**WORK TASK**
If a line in the entries below holds the string "gift", copy it.

**DATA PROVIDED**
* * * * * * * * *

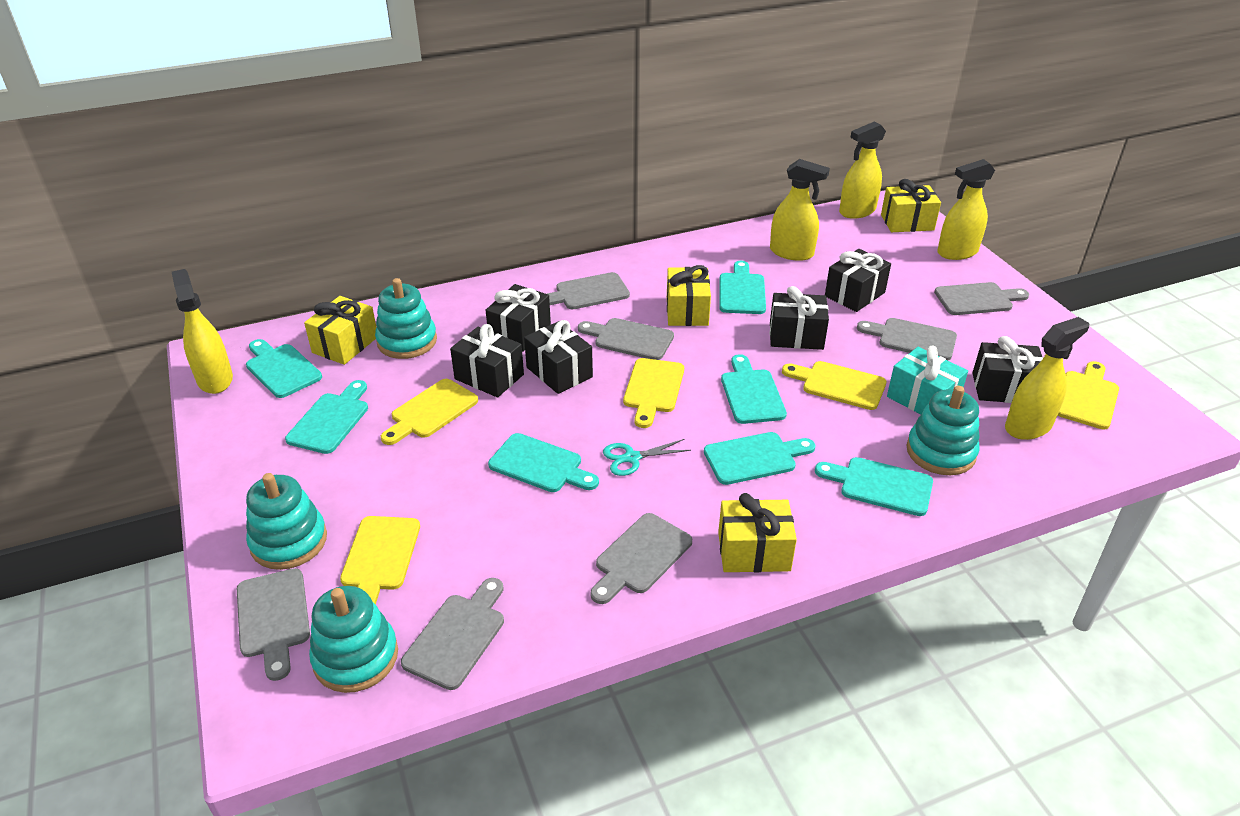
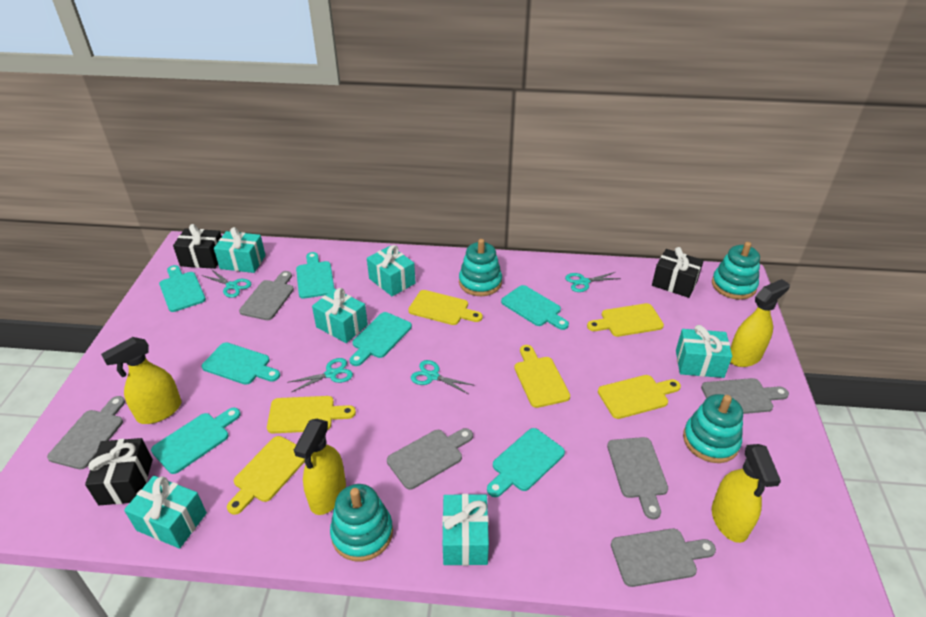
black gift: [450,324,524,398] [486,284,551,352] [524,320,593,394] [770,286,829,350] [825,249,891,312] [972,336,1043,403] = 6 -> [85,438,153,505] [173,224,222,269] [652,247,704,298] = 3
grey cutting board: [237,568,310,681] [401,578,504,690] [547,272,630,309] [578,318,674,360] [590,513,692,604] [857,318,957,360] [934,282,1029,315] = 7 -> [47,396,125,469] [239,271,294,320] [387,428,473,490] [607,437,668,519] [611,529,716,587] [701,378,789,414] = 6
turquoise gift: [887,346,968,414] = 1 -> [124,476,207,549] [214,227,266,273] [312,288,368,343] [367,245,415,296] [442,494,489,566] [676,325,732,378] = 6
turquoise scissors: [603,439,691,476] = 1 -> [202,269,251,298] [287,358,353,392] [411,360,473,394] [565,272,621,292] = 4
yellow cutting board: [340,516,420,605] [381,379,478,445] [623,358,684,428] [782,361,886,410] [1057,361,1119,429] = 5 -> [227,436,305,515] [267,396,356,433] [408,290,483,325] [514,345,570,408] [587,303,664,337] [598,375,681,419] = 6
yellow gift: [304,296,376,365] [667,265,711,326] [718,493,797,572] [881,179,941,232] = 4 -> none = 0
yellow spray bottle: [172,269,233,394] [770,159,830,261] [839,121,886,219] [937,159,995,260] [1005,317,1089,440] = 5 -> [101,337,181,424] [294,419,346,515] [712,444,781,543] [731,279,790,367] = 4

* * * * * * * * *

**YOUR SOLUTION**
black gift: [450,324,524,398] [486,284,551,352] [524,320,593,394] [770,286,829,350] [825,249,891,312] [972,336,1043,403] = 6 -> [85,438,153,505] [173,224,222,269] [652,247,704,298] = 3
turquoise gift: [887,346,968,414] = 1 -> [124,476,207,549] [214,227,266,273] [312,288,368,343] [367,245,415,296] [442,494,489,566] [676,325,732,378] = 6
yellow gift: [304,296,376,365] [667,265,711,326] [718,493,797,572] [881,179,941,232] = 4 -> none = 0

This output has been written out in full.